Data listing START

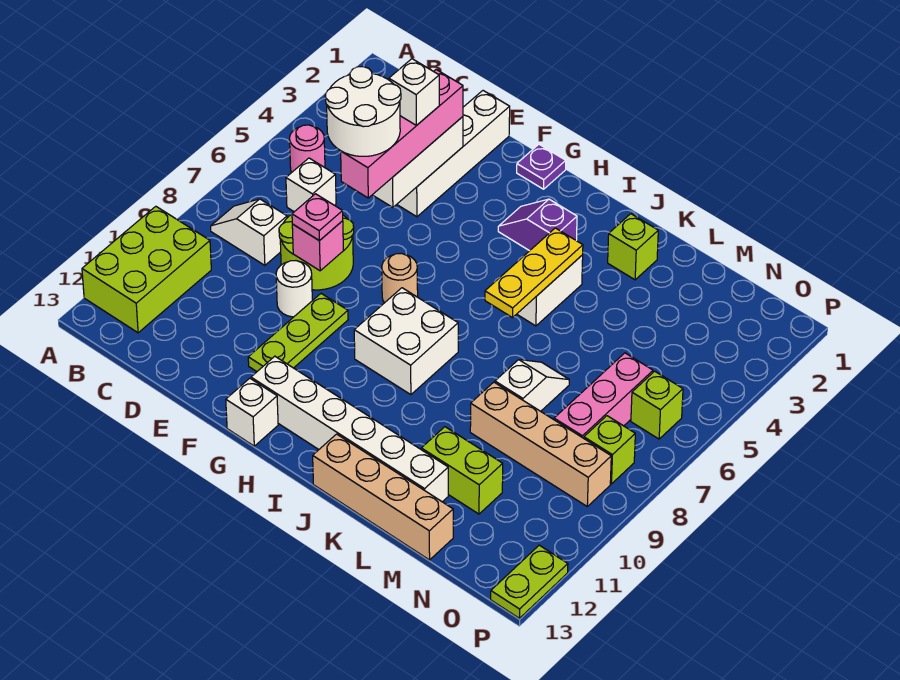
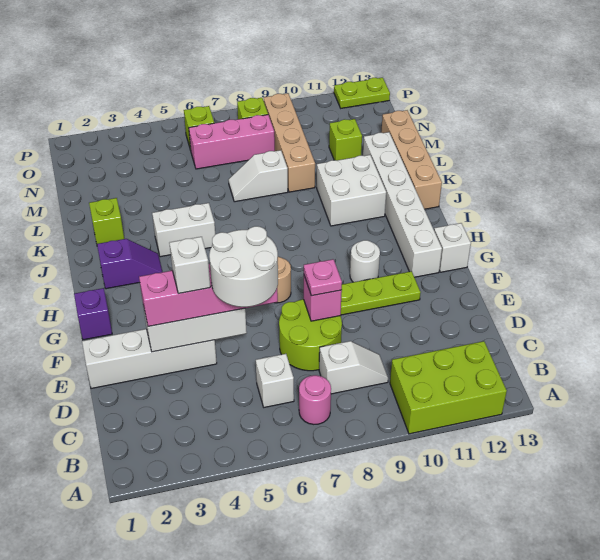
pink round brick B5 level 1 -> pink round brick B7 level 1
white slope B8:C8 level 1 top C -> white slope C8:C9 level 1 top 8
white round brick E9 level 1 -> white round brick G10 level 1
purple plate G1 level 1 -> purple brick G1 level 1
purple slope H3:I3 level 1 top I -> purple slope I2:I3 level 1 top 2
white brick H8:I9 level 1 -> white brick J10:K11 level 1
yellow plate J4:J6 level 2 -> none
lime brick L11:M11 level 1 -> lime brick M11 level 1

Data listing END

▸ **Task item**
Omit every picture while copying the listing above exactly.

▸ **Exercise answer**
pink round brick B5 level 1 -> pink round brick B7 level 1
white slope B8:C8 level 1 top C -> white slope C8:C9 level 1 top 8
white round brick E9 level 1 -> white round brick G10 level 1
purple plate G1 level 1 -> purple brick G1 level 1
purple slope H3:I3 level 1 top I -> purple slope I2:I3 level 1 top 2
white brick H8:I9 level 1 -> white brick J10:K11 level 1
yellow plate J4:J6 level 2 -> none
lime brick L11:M11 level 1 -> lime brick M11 level 1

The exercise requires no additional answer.